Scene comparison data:

====

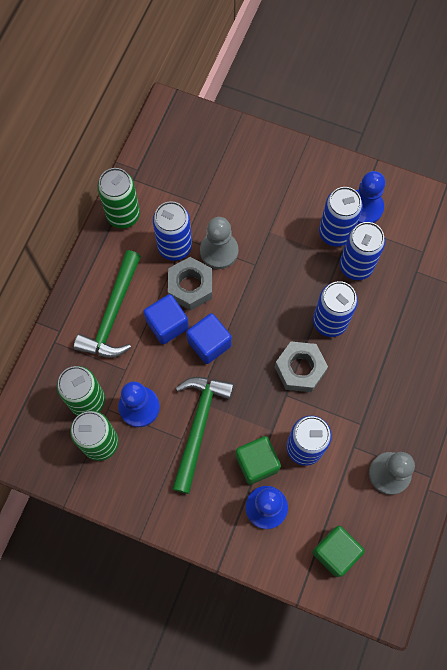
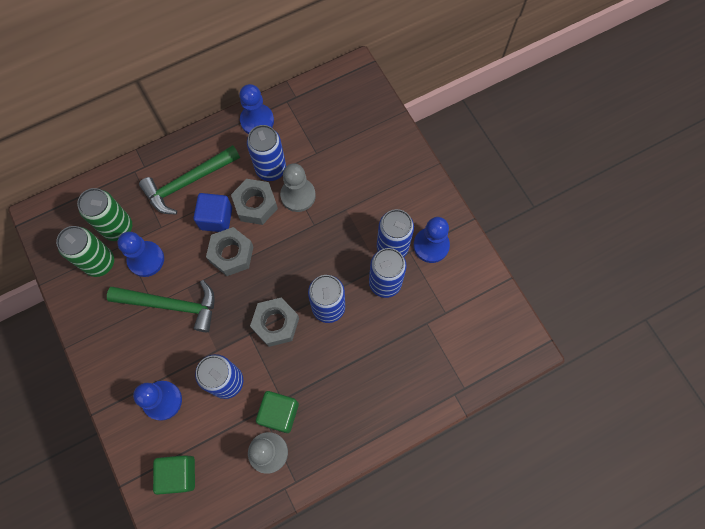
camera: 40 degrees right, 0 degrees up
green can [98,168,140,229] -> blue pawn [239,84,274,134]
green hammer [172,377,234,494] -> green hammer turned 45 degrees clockwise [107,280,215,332]
blue cube [186,313,232,364] -> grey nut [206,227,253,276]
green cube [235,436,281,485] -> green cube moved to [256,391,299,433]

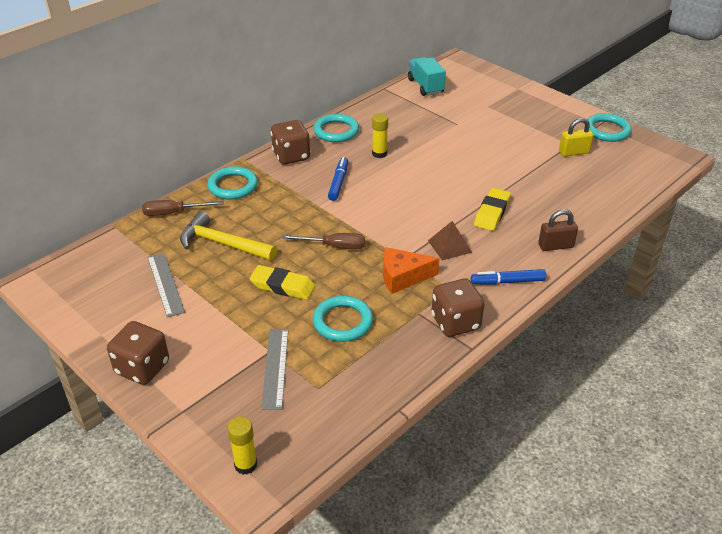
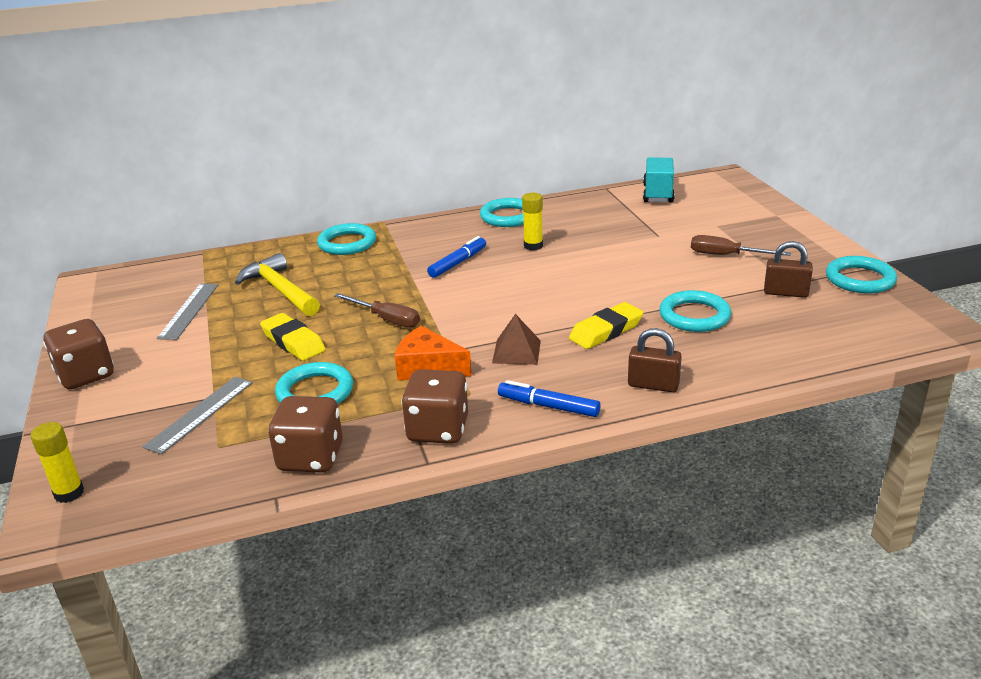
camera: 30 degrees right, 10 degrees down
brown screwdriver [142,200,224,216] -> brown screwdriver moved to [691,235,791,256]
brown dice [271,120,310,165] -> brown dice moved to [268,396,343,473]
yellow padlock [559,118,594,157] -> brown padlock [764,241,813,298]
none -> turquoise ring [659,290,731,332]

====

Starting at the line that holds "brown dice [271,120,310,165]", set down each line exactly through the last line of the records above, and no others.

Solution to the problem:
brown dice [271,120,310,165] -> brown dice moved to [268,396,343,473]
yellow padlock [559,118,594,157] -> brown padlock [764,241,813,298]
none -> turquoise ring [659,290,731,332]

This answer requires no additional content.